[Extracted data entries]
+ + + + + + +
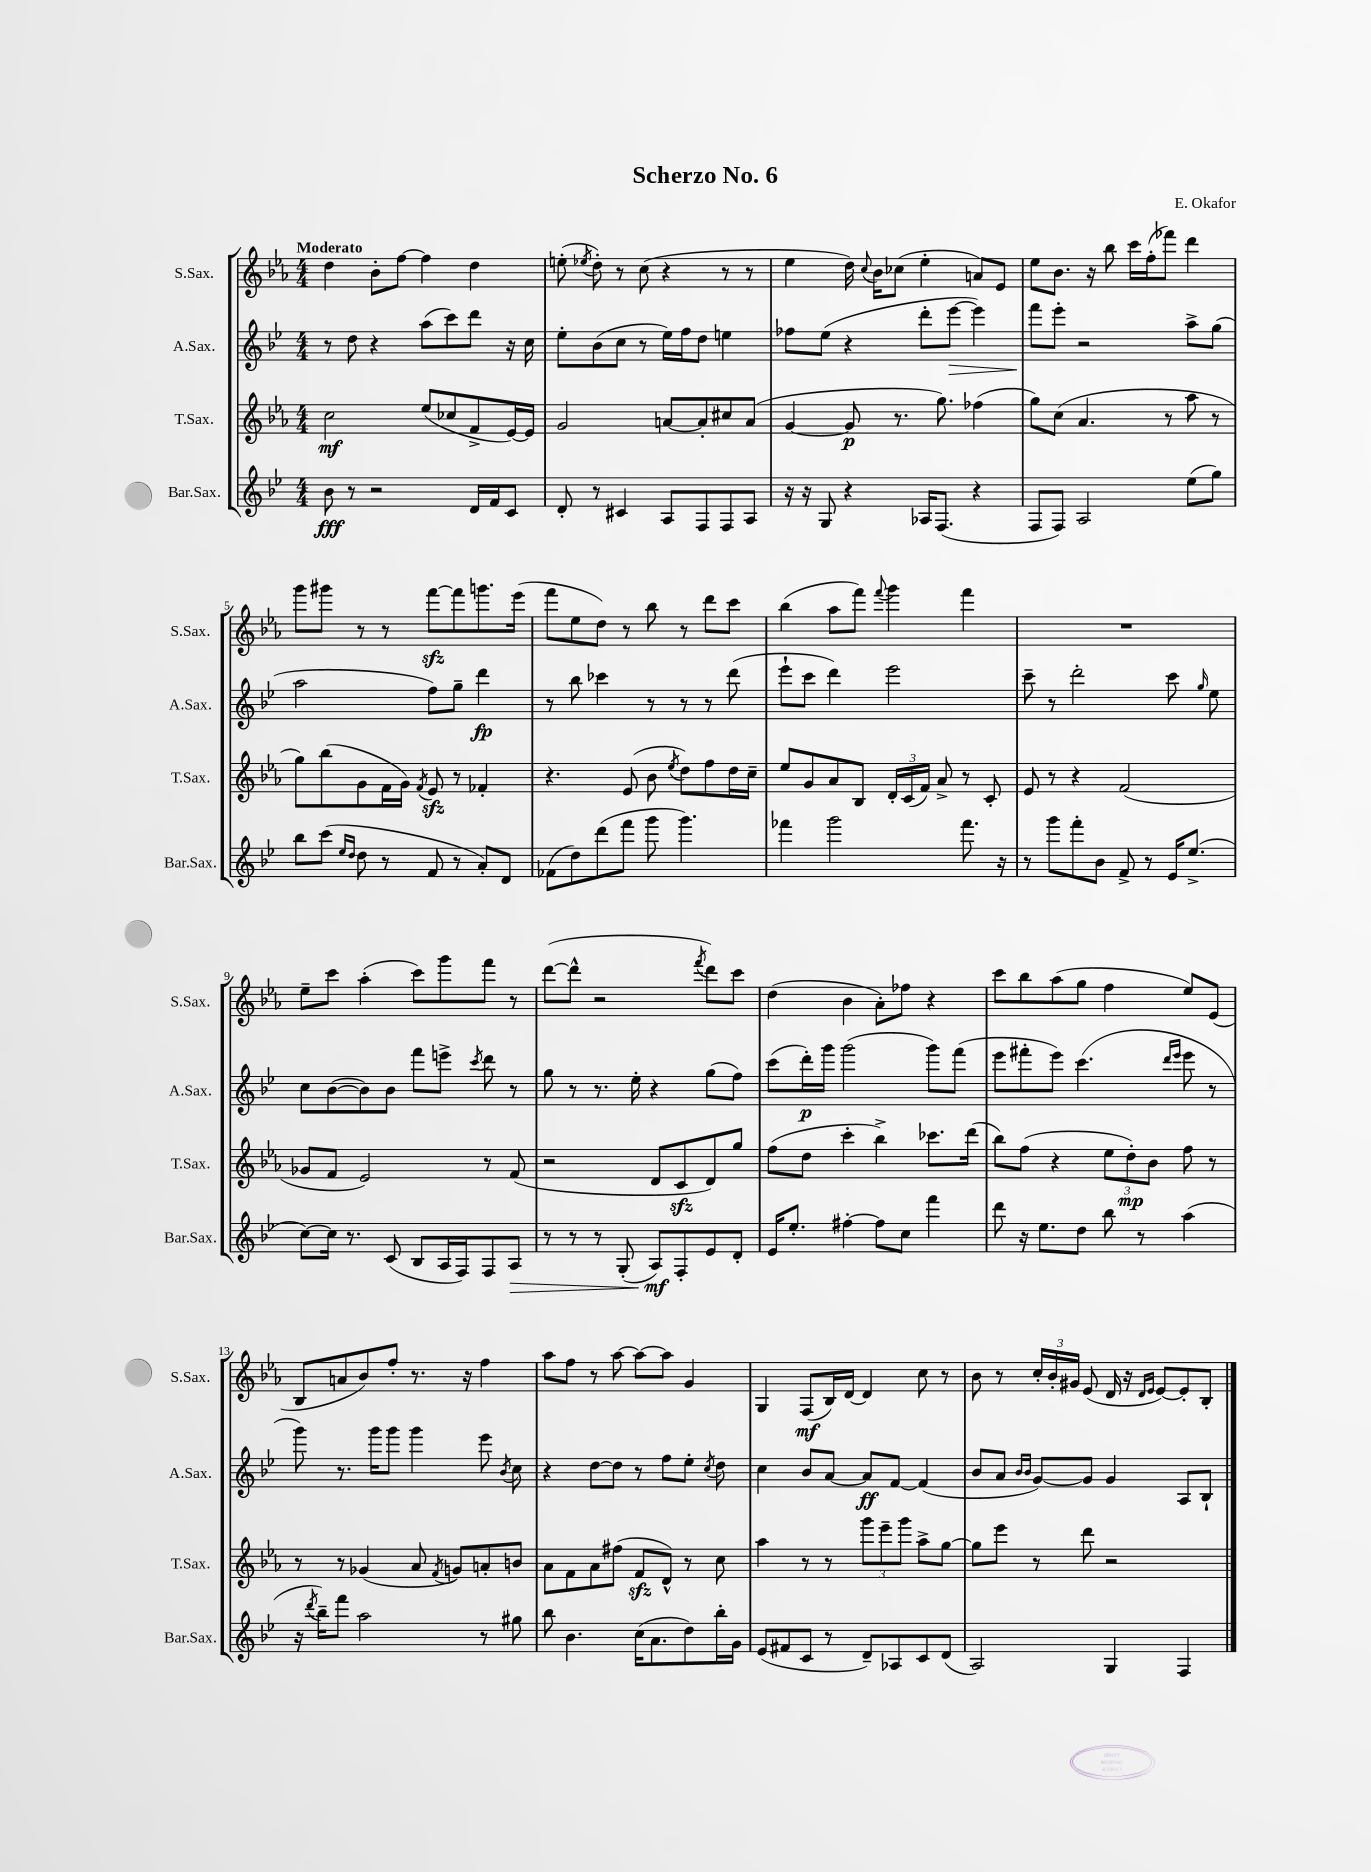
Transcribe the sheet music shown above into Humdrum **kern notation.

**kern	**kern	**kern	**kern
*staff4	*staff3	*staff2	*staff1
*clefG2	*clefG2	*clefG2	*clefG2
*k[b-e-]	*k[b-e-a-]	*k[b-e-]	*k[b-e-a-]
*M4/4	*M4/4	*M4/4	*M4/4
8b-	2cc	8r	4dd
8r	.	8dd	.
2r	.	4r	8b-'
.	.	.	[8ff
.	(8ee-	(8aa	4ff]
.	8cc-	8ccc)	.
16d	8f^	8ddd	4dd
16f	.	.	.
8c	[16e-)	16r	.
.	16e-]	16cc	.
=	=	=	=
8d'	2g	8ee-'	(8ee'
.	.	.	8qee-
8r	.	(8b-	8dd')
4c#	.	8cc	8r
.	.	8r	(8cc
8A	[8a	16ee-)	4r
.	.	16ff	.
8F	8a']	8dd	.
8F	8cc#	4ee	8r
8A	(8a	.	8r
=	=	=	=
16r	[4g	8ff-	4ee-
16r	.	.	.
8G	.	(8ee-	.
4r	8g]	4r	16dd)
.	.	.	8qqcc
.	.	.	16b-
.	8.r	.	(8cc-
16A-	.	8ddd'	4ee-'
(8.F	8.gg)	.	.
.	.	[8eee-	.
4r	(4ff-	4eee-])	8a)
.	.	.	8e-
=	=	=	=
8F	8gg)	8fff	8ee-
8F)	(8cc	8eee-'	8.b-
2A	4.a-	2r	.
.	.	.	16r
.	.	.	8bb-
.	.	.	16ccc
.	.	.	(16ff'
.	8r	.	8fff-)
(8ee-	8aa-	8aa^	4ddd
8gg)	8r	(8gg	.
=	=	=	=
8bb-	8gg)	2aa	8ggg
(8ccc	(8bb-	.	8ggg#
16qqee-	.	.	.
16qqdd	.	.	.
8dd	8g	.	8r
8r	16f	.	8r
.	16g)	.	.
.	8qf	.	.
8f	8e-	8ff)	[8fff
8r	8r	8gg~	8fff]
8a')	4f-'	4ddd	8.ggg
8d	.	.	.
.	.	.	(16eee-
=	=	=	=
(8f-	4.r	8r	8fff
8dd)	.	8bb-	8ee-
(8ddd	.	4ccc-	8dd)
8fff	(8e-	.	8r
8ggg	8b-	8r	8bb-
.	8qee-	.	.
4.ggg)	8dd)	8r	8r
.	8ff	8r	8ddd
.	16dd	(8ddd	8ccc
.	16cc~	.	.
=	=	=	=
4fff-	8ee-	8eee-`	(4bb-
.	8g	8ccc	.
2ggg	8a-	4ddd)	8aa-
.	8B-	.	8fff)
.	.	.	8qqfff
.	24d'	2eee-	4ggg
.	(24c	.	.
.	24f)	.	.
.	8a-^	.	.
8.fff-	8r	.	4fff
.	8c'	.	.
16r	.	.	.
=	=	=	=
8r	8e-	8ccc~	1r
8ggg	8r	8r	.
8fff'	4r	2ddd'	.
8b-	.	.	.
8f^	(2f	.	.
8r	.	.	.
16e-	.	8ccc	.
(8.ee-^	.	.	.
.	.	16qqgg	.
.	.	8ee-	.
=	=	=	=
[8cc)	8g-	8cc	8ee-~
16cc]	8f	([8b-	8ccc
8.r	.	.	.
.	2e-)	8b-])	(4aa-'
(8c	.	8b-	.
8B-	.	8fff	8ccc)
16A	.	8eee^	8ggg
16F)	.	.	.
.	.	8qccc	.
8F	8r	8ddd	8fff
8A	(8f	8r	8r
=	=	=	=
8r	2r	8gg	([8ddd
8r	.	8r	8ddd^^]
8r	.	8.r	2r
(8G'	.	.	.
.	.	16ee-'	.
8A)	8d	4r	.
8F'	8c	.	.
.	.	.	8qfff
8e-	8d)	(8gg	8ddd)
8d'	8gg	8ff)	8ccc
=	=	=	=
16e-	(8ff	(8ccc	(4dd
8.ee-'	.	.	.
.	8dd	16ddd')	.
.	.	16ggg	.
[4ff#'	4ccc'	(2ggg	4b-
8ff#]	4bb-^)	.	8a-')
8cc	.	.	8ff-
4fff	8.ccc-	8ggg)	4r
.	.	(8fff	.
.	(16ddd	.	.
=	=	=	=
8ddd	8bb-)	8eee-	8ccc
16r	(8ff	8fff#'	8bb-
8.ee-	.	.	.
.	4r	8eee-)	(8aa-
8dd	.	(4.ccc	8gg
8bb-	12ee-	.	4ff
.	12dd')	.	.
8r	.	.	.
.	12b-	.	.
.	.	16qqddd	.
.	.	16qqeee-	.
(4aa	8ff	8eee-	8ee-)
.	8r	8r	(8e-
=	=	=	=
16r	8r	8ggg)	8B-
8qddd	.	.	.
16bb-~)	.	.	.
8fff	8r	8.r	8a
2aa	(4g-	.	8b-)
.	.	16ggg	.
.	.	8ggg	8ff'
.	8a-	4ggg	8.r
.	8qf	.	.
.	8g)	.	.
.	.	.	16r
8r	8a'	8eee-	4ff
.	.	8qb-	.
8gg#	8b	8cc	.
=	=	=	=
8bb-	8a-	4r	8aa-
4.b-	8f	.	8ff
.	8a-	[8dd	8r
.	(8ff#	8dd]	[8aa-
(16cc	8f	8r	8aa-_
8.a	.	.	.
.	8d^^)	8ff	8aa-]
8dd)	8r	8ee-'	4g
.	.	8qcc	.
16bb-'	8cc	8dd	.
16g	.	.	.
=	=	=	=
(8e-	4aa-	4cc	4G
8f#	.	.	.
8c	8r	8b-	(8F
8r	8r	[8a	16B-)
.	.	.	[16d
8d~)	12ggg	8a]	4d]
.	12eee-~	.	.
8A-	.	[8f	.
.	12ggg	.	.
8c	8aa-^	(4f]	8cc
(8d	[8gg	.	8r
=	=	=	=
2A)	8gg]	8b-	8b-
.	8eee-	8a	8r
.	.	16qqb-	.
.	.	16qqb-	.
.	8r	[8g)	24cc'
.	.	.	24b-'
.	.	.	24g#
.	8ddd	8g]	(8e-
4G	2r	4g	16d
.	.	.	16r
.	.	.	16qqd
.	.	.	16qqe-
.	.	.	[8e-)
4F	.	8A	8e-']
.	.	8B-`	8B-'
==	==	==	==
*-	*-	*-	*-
+ + + + + + +
WHAT IS ASKED -
Copy each line from the music above that contains the string "kern", matching case exactly.

ANSWER -
Transcribe the sheet music shown above into Humdrum **kern notation.
**kern	**kern	**kern	**kern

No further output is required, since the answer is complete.